• _EXERCISE REQUIREMENTS_
Please find the lines in the entries below that contain the word "green", and copy each one.

Scene difference descriptions

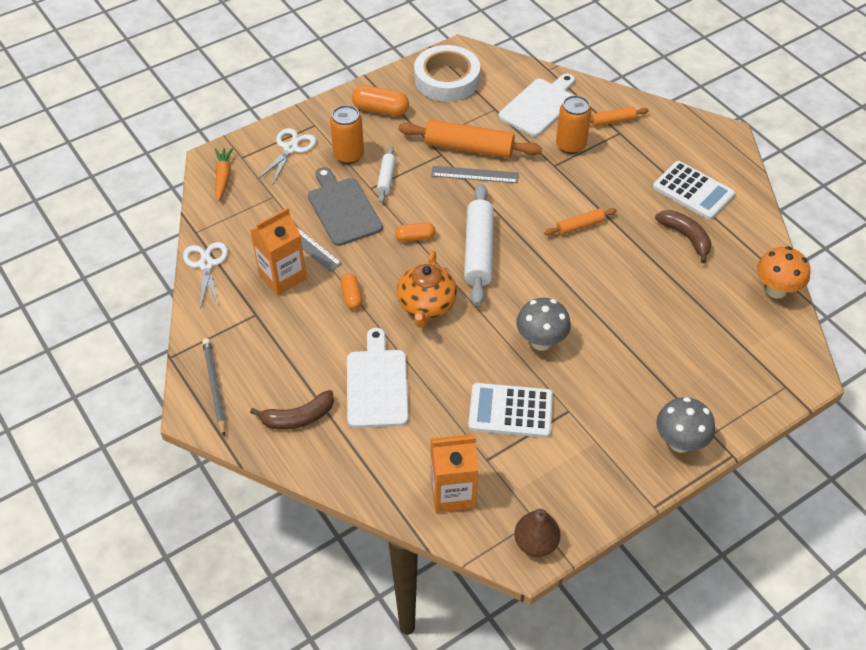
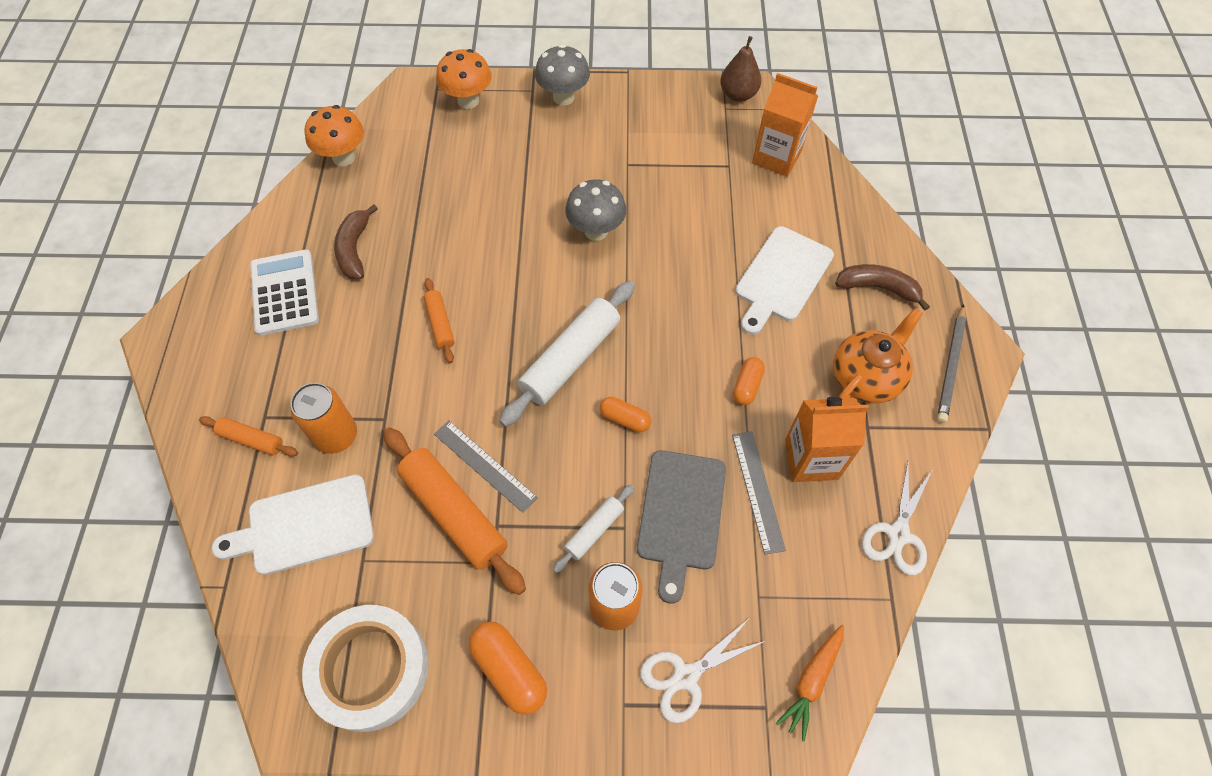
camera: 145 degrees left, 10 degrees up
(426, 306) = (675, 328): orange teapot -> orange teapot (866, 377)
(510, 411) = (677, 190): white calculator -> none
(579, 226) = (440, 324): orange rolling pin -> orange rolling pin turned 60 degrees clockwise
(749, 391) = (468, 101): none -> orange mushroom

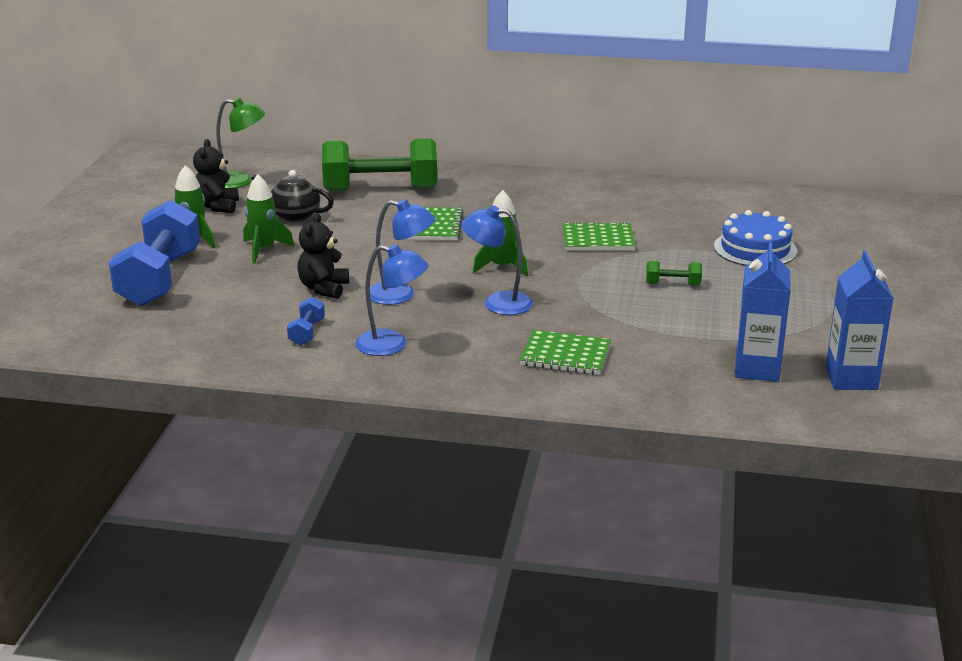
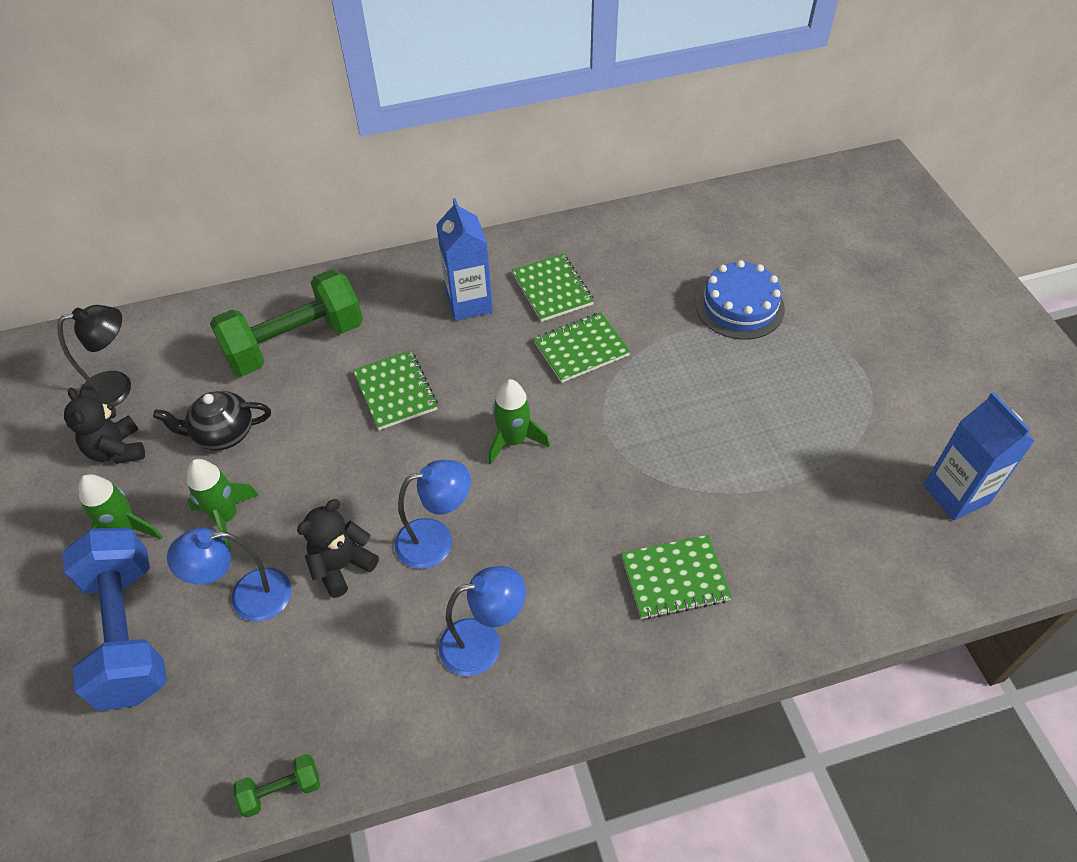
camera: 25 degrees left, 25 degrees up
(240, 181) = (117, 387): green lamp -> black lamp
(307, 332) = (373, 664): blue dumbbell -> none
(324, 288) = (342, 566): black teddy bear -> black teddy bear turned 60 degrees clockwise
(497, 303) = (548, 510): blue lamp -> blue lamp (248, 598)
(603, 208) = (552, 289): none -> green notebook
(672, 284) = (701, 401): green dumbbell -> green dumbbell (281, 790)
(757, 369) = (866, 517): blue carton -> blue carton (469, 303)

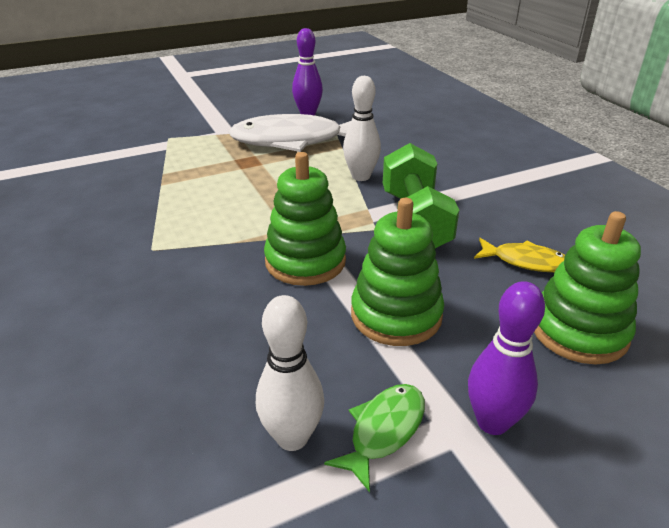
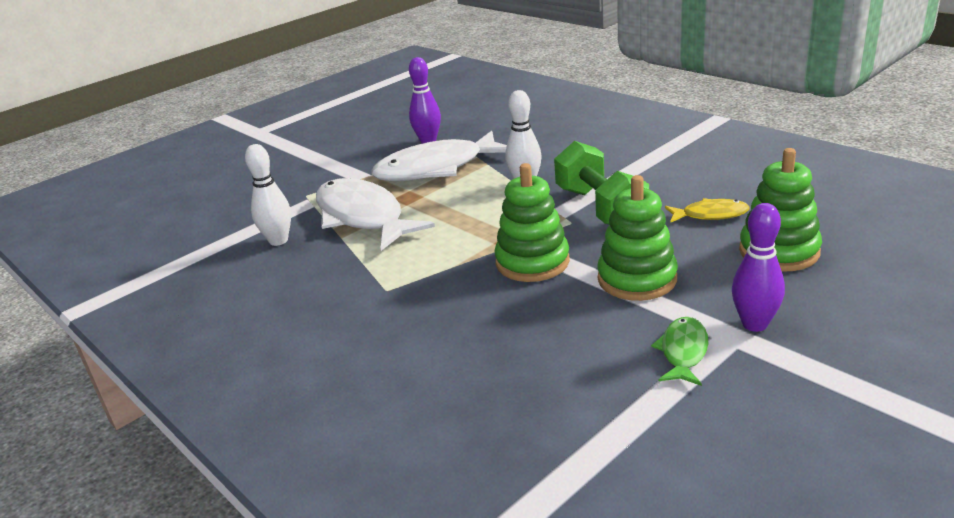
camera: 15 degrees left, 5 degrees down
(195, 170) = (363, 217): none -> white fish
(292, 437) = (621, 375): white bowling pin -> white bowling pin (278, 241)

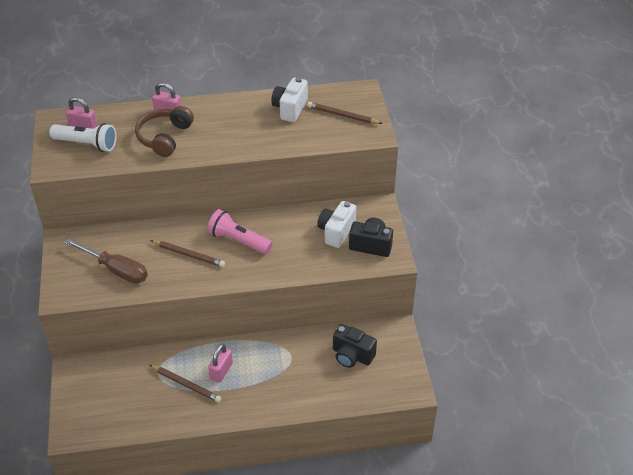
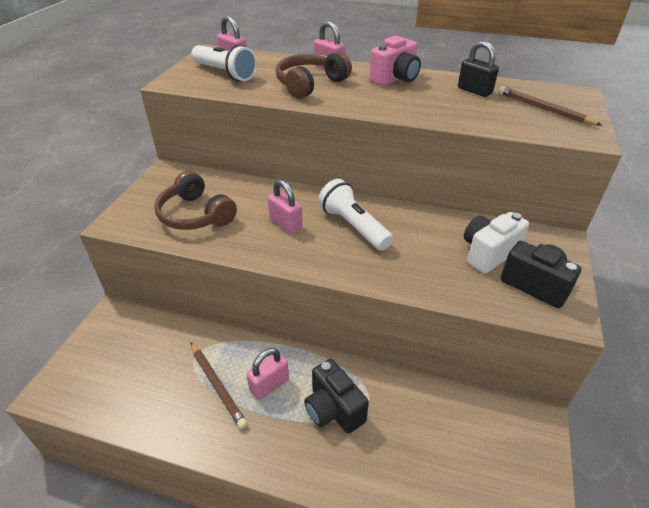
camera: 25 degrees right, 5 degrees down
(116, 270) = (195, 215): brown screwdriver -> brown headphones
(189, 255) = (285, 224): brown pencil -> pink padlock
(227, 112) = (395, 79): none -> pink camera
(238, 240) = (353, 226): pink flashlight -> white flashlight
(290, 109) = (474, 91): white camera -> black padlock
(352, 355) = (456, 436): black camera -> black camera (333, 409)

• _ANSWER BELOW_
(240, 181) = (117, 387): green lamp -> black lamp
(603, 208) = (552, 289): none -> green notebook
(672, 284) = (701, 401): green dumbbell -> green dumbbell (281, 790)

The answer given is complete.